-- Your task --
In the listing below, find the line with "The second view lost the Teekanne" and the line with "The Ente [gelb]". Repeat those two lines and all lines between them exactly.

-- Source records --
↓↓↓

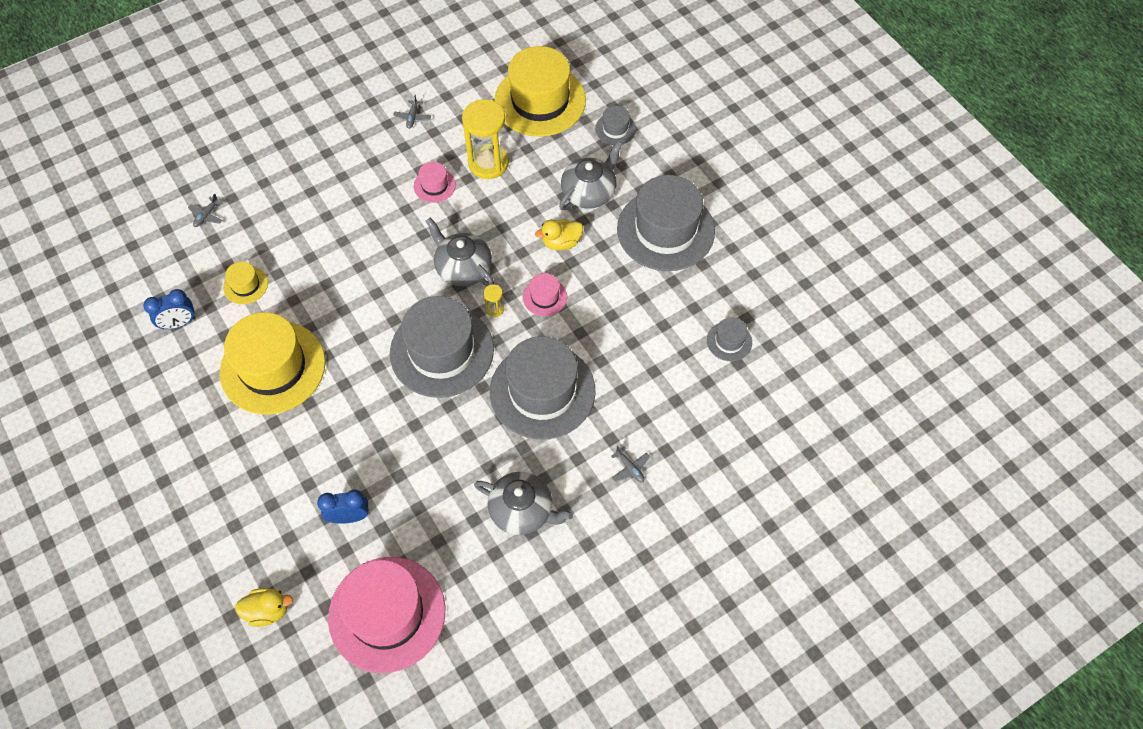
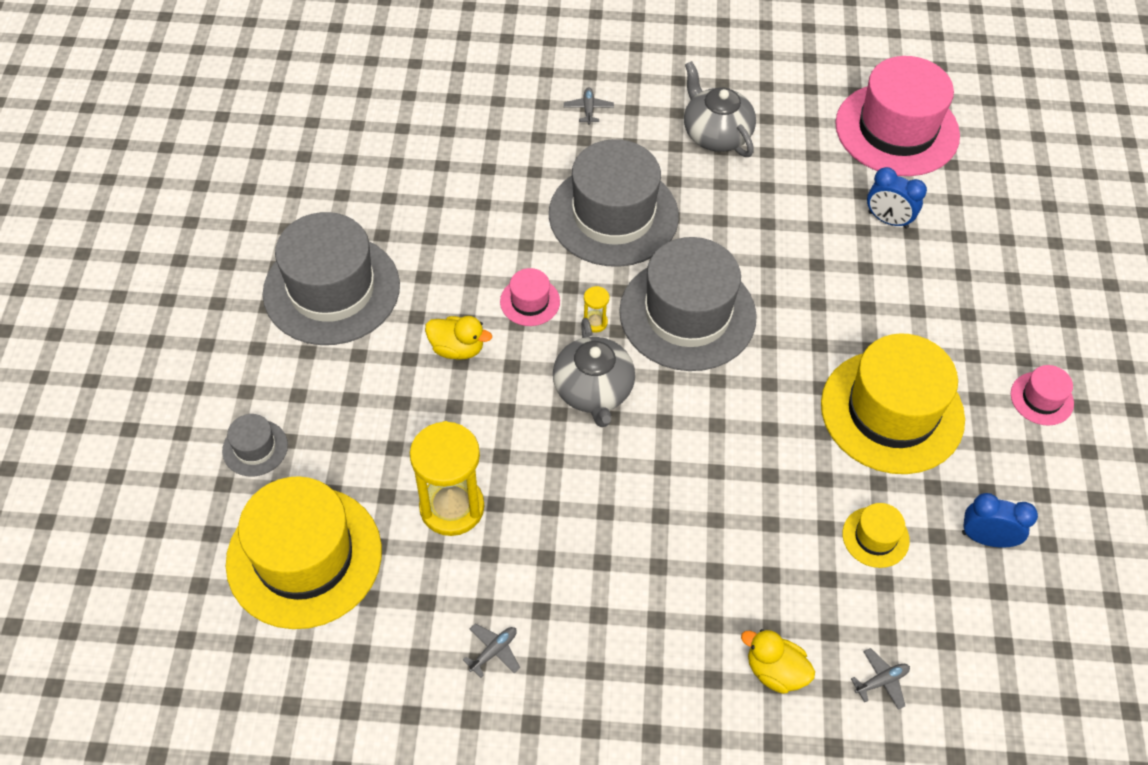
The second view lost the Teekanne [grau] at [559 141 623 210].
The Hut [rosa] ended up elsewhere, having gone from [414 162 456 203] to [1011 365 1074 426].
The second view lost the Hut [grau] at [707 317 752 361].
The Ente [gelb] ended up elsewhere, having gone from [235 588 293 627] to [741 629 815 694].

↑↑↑
↓↓↓

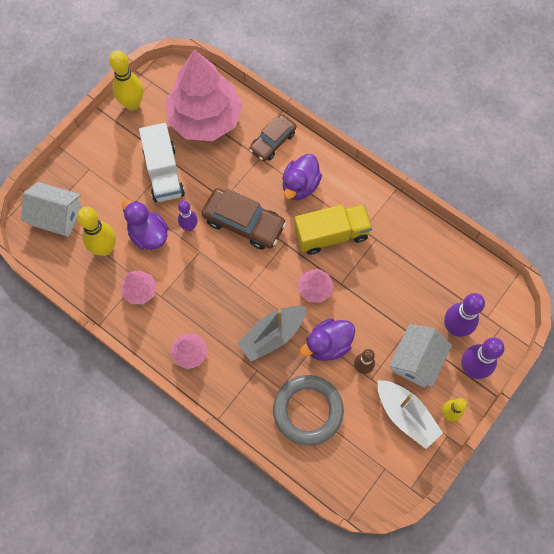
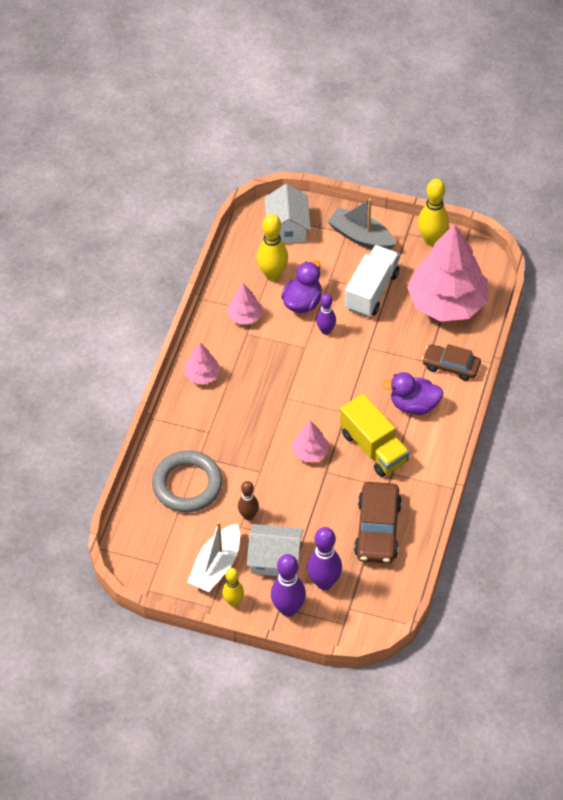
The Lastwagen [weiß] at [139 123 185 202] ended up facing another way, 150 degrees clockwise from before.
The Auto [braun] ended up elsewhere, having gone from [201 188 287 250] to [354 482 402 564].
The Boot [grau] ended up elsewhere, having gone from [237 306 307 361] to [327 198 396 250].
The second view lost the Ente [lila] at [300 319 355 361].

↑↑↑

-- Solution to the exercise --
The second view lost the Teekanne [grau] at [559 141 623 210].
The Hut [rosa] ended up elsewhere, having gone from [414 162 456 203] to [1011 365 1074 426].
The second view lost the Hut [grau] at [707 317 752 361].
The Ente [gelb] ended up elsewhere, having gone from [235 588 293 627] to [741 629 815 694].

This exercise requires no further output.